--- Extracted records ---

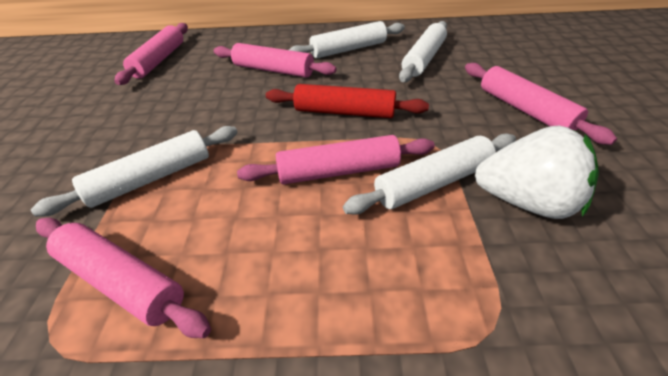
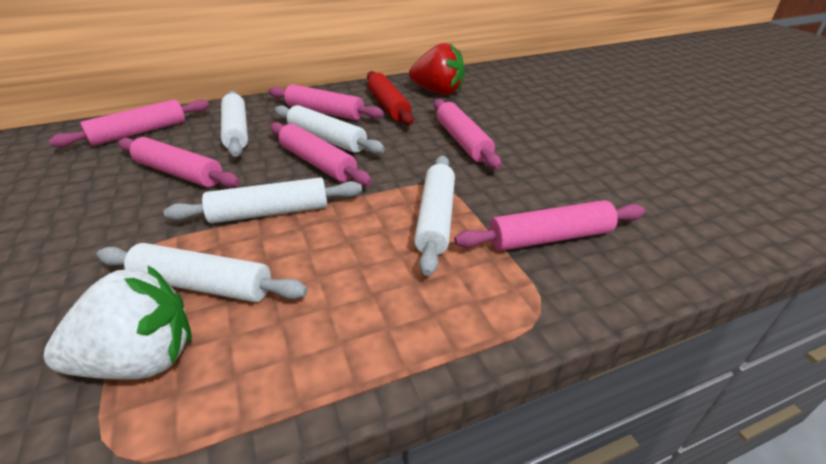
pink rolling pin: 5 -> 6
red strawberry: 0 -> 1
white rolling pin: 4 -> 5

---
--- Extracted records ---

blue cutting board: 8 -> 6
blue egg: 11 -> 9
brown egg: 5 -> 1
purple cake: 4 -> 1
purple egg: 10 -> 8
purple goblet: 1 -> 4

---
--- Extracted records ---

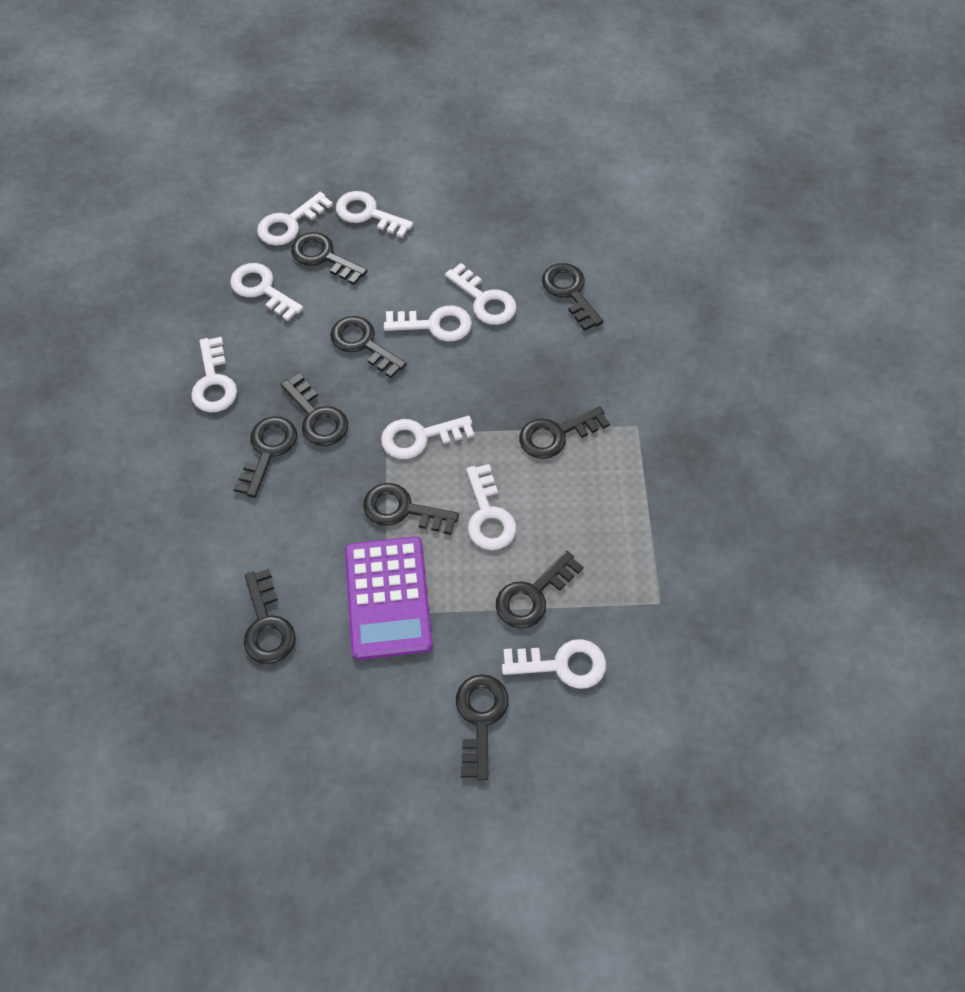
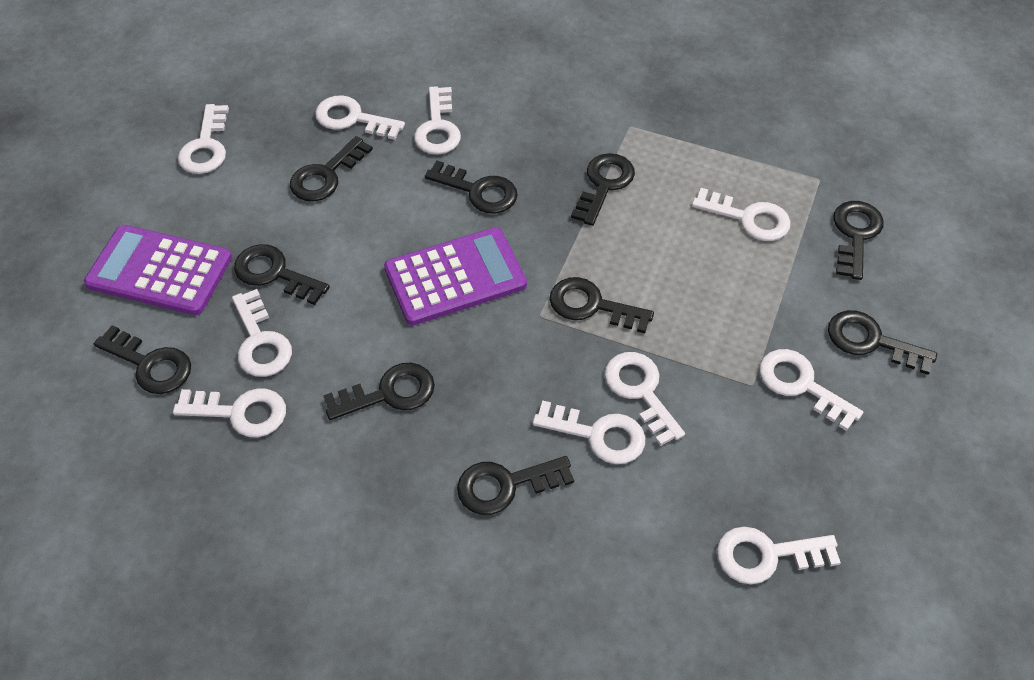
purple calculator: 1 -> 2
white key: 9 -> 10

---

What needs to be done: Could you reproduce, exactly, every line above from the line with "brown egg: 5 -> 1" to the line with "purple goblet: 1 -> 4", and no other line? Both ends count.

Worked solution:
brown egg: 5 -> 1
purple cake: 4 -> 1
purple egg: 10 -> 8
purple goblet: 1 -> 4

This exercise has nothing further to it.